Find every line in the entries below that contains the string "place" and copy each of those lines. Case counts.
══════
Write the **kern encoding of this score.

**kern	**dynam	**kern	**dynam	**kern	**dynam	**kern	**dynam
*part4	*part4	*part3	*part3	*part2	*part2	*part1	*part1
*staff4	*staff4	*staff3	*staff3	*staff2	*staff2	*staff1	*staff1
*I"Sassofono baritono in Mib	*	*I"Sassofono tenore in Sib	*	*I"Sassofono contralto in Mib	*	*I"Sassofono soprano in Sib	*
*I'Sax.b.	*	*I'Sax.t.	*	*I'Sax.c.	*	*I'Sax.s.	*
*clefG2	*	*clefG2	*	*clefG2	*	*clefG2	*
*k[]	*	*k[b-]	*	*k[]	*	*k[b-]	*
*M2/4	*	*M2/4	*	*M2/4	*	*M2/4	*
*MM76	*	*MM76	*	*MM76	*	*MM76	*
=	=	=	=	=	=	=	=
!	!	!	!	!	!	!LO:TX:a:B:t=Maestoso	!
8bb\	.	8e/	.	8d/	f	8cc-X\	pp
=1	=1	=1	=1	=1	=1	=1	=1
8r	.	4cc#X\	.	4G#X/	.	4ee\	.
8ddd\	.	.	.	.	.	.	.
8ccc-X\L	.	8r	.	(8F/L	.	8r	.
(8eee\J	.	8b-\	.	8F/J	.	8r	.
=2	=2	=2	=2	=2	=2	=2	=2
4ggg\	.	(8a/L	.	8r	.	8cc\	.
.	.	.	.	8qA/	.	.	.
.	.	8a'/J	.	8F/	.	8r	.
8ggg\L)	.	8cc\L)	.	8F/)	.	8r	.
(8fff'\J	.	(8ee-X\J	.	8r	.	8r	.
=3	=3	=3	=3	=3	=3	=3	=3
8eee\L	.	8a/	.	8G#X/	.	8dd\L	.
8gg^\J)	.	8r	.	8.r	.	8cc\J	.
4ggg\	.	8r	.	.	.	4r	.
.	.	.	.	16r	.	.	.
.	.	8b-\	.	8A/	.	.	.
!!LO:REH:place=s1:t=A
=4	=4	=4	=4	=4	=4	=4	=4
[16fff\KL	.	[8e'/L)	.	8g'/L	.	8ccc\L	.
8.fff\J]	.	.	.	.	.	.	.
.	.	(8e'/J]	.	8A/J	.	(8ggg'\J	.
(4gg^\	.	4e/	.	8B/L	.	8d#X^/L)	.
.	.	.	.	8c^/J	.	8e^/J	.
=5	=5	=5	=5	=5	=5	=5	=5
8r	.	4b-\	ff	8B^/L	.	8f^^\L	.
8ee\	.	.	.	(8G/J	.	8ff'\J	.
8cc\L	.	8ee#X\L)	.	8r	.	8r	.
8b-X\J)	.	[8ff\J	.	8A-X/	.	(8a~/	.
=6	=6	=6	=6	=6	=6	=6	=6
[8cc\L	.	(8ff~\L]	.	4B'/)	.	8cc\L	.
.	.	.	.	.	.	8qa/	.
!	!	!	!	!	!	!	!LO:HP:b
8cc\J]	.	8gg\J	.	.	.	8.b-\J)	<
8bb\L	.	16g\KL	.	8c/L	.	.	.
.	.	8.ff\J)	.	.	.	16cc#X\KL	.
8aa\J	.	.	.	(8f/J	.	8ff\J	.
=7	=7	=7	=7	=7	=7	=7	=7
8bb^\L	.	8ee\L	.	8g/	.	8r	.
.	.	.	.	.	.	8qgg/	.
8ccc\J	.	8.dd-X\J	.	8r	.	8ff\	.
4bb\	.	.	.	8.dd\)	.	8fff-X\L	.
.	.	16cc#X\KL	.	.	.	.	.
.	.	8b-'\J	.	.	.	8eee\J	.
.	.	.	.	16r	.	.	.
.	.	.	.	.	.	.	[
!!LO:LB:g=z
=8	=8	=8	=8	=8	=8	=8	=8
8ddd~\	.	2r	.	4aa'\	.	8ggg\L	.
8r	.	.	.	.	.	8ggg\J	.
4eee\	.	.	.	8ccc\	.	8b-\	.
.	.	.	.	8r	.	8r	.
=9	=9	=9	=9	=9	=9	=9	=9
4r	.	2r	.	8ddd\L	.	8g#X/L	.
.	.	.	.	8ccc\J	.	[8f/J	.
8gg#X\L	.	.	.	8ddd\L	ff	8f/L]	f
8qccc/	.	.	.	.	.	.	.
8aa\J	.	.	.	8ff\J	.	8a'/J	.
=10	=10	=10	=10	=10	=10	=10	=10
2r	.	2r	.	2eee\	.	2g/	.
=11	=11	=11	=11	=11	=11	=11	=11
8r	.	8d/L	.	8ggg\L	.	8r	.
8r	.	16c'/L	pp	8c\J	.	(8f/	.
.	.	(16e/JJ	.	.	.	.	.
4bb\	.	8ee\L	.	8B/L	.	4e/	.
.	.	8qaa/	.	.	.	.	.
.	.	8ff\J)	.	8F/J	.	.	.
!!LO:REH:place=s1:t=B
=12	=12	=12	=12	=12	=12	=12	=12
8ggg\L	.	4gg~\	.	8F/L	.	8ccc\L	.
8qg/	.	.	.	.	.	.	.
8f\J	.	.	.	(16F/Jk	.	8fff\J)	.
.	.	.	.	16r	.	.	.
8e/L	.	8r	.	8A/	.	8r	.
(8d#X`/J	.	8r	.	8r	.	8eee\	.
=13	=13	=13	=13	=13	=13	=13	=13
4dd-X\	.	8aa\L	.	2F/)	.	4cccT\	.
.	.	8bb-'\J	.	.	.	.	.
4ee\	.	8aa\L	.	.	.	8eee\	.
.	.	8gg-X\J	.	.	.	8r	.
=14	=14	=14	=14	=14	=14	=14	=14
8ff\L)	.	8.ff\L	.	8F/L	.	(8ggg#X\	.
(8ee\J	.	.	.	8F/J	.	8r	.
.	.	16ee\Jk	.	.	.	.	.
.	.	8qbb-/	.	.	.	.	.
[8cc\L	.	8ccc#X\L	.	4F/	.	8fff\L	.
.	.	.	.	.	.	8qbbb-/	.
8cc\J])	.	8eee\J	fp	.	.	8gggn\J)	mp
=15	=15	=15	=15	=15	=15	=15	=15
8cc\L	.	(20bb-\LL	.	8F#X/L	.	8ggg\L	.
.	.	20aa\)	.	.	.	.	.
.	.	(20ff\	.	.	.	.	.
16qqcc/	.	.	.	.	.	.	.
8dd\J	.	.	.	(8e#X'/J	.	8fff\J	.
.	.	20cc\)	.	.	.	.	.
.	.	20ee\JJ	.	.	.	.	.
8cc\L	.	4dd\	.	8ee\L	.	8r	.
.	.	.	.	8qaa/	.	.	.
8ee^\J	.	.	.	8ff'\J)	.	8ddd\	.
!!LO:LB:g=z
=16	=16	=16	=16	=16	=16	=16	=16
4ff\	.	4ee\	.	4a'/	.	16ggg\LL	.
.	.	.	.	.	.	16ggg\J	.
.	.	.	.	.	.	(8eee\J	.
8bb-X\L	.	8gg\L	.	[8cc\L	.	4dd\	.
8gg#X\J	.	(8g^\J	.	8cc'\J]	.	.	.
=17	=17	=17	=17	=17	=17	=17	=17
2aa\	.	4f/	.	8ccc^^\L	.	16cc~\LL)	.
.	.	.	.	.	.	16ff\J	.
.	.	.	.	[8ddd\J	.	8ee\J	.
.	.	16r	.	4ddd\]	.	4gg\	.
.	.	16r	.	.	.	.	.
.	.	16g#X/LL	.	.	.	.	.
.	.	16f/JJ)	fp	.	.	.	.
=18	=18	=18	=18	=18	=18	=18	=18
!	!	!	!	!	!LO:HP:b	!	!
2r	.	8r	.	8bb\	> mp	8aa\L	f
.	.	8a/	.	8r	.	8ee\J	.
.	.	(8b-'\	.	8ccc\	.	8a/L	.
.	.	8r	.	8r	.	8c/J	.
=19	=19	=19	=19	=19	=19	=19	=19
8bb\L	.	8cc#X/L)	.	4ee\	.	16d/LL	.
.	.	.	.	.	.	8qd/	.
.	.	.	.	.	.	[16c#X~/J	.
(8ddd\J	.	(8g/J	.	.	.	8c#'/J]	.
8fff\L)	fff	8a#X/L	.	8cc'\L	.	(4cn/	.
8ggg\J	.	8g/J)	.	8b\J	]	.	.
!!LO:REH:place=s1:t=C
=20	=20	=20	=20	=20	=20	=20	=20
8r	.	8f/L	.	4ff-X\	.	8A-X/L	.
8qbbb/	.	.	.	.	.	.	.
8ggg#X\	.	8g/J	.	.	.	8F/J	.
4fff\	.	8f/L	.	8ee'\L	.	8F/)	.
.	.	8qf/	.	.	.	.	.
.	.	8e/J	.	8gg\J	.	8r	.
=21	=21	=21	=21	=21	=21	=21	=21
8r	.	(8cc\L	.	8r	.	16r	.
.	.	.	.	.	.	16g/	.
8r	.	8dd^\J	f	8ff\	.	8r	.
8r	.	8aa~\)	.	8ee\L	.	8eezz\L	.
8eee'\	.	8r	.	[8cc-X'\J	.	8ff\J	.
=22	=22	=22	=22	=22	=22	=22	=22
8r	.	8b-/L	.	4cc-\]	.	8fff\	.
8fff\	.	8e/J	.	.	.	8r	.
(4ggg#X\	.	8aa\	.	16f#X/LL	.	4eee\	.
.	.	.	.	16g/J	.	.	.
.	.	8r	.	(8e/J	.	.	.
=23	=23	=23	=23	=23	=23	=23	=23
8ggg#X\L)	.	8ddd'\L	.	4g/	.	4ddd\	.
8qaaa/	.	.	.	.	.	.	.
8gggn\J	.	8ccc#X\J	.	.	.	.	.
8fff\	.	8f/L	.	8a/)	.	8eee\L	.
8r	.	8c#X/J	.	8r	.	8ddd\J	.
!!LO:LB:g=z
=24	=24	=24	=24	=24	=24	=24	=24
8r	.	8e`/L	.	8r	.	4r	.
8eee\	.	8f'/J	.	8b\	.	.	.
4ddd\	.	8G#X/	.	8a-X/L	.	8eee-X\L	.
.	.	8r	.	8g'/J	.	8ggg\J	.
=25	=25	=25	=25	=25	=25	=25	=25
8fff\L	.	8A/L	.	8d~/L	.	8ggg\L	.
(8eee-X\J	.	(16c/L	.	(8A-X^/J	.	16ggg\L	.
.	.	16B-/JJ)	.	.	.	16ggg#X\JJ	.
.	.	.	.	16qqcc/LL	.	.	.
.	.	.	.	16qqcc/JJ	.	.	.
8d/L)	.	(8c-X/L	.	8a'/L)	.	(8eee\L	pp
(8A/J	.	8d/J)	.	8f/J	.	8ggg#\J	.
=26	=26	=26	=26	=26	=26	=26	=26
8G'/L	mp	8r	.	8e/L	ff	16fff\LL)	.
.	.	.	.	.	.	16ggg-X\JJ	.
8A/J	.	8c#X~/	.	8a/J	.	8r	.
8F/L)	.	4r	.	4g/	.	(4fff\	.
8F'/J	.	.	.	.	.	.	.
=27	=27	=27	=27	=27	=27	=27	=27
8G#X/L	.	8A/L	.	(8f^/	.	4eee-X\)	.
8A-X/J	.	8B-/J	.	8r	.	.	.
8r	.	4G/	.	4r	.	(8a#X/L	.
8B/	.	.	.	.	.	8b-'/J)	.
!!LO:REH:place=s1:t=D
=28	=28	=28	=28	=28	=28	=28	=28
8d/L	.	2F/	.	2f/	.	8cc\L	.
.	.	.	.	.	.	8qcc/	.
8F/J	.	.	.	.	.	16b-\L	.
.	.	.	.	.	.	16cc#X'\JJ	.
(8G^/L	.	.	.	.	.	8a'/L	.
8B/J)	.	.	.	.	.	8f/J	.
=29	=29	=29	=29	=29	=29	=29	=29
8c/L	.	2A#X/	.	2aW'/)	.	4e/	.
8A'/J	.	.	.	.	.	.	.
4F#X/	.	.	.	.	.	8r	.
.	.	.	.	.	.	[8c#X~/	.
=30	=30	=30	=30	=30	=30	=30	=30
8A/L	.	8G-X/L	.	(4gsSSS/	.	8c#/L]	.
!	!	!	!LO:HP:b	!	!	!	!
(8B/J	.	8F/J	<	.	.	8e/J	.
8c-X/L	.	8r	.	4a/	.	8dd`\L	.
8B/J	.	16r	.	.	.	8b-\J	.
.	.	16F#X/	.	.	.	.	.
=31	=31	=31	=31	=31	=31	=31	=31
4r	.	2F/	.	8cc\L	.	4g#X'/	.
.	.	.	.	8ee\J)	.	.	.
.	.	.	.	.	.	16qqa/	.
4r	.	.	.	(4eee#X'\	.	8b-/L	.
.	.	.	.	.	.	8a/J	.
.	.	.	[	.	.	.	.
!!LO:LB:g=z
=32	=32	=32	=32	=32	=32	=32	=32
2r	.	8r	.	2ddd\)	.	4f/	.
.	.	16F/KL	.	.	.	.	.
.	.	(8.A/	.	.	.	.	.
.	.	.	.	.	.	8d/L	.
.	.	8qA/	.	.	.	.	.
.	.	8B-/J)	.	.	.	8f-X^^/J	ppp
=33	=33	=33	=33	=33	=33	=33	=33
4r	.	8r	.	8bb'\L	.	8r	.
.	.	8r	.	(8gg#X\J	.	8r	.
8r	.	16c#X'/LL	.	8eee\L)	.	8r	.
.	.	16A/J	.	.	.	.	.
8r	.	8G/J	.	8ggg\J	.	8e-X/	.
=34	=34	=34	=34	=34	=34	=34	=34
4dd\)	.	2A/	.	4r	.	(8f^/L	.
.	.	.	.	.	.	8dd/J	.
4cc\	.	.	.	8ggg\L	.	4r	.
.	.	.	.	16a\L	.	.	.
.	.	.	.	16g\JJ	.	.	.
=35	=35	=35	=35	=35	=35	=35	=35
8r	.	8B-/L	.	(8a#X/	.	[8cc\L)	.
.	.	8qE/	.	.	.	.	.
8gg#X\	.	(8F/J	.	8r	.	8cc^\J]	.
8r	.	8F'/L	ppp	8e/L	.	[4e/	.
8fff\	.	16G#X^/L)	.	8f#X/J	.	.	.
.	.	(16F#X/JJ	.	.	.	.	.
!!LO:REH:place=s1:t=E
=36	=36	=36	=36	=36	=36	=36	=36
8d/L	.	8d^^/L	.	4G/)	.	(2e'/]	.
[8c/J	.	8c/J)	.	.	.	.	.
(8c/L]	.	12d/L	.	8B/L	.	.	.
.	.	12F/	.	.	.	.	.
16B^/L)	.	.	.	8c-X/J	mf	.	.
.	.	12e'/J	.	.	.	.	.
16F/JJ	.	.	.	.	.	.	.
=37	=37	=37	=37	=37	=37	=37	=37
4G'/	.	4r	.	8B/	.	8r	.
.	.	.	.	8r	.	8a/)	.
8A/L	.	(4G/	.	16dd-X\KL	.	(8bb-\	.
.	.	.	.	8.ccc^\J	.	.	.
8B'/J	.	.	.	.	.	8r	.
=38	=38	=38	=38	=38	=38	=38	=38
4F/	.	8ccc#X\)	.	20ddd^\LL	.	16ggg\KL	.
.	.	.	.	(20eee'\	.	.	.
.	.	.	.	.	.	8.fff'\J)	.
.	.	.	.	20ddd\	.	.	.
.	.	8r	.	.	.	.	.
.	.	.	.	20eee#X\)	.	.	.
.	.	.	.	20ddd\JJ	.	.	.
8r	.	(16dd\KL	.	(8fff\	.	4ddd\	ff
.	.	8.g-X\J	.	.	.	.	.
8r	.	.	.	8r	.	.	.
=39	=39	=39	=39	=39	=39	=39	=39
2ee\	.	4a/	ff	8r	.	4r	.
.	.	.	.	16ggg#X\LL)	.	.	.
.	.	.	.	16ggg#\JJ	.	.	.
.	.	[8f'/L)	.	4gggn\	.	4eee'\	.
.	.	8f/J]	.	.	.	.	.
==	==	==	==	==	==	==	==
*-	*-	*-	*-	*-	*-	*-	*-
══════
= Result below =
!!LO:REH:place=s1:t=A
!!LO:REH:place=s1:t=B
!!LO:REH:place=s1:t=C
!!LO:REH:place=s1:t=D
!!LO:REH:place=s1:t=E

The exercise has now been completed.